Written request | Please reproduce the material below word for word, keeping every line unchanged.

Records supplied |
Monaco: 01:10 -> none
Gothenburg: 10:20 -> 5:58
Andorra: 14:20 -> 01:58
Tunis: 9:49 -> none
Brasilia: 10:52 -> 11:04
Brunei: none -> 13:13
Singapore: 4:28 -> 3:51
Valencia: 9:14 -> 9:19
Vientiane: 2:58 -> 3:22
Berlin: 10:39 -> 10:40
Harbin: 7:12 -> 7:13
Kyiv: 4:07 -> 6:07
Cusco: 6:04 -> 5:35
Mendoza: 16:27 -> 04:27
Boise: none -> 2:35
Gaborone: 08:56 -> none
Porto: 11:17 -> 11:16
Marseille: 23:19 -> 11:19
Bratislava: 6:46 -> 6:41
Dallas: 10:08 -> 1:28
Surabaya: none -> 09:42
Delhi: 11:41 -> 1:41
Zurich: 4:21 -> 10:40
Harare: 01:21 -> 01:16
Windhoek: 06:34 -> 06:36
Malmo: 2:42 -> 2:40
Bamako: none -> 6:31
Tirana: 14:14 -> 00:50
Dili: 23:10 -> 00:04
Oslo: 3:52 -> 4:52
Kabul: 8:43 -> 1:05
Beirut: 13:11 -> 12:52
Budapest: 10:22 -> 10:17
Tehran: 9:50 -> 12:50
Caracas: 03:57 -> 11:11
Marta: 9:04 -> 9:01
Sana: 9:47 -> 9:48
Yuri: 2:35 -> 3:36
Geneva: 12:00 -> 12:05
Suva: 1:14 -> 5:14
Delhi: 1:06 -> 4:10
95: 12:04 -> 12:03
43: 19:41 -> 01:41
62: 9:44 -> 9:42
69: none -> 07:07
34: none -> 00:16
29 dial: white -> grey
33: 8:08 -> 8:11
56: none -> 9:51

Answer below |
Monaco: 01:10 -> none
Gothenburg: 10:20 -> 5:58
Andorra: 14:20 -> 01:58
Tunis: 9:49 -> none
Brasilia: 10:52 -> 11:04
Brunei: none -> 13:13
Singapore: 4:28 -> 3:51
Valencia: 9:14 -> 9:19
Vientiane: 2:58 -> 3:22
Berlin: 10:39 -> 10:40
Harbin: 7:12 -> 7:13
Kyiv: 4:07 -> 6:07
Cusco: 6:04 -> 5:35
Mendoza: 16:27 -> 04:27
Boise: none -> 2:35
Gaborone: 08:56 -> none
Porto: 11:17 -> 11:16
Marseille: 23:19 -> 11:19
Bratislava: 6:46 -> 6:41
Dallas: 10:08 -> 1:28
Surabaya: none -> 09:42
Delhi: 11:41 -> 1:41
Zurich: 4:21 -> 10:40
Harare: 01:21 -> 01:16
Windhoek: 06:34 -> 06:36
Malmo: 2:42 -> 2:40
Bamako: none -> 6:31
Tirana: 14:14 -> 00:50
Dili: 23:10 -> 00:04
Oslo: 3:52 -> 4:52
Kabul: 8:43 -> 1:05
Beirut: 13:11 -> 12:52
Budapest: 10:22 -> 10:17
Tehran: 9:50 -> 12:50
Caracas: 03:57 -> 11:11
Marta: 9:04 -> 9:01
Sana: 9:47 -> 9:48
Yuri: 2:35 -> 3:36
Geneva: 12:00 -> 12:05
Suva: 1:14 -> 5:14
Delhi: 1:06 -> 4:10
95: 12:04 -> 12:03
43: 19:41 -> 01:41
62: 9:44 -> 9:42
69: none -> 07:07
34: none -> 00:16
29 dial: white -> grey
33: 8:08 -> 8:11
56: none -> 9:51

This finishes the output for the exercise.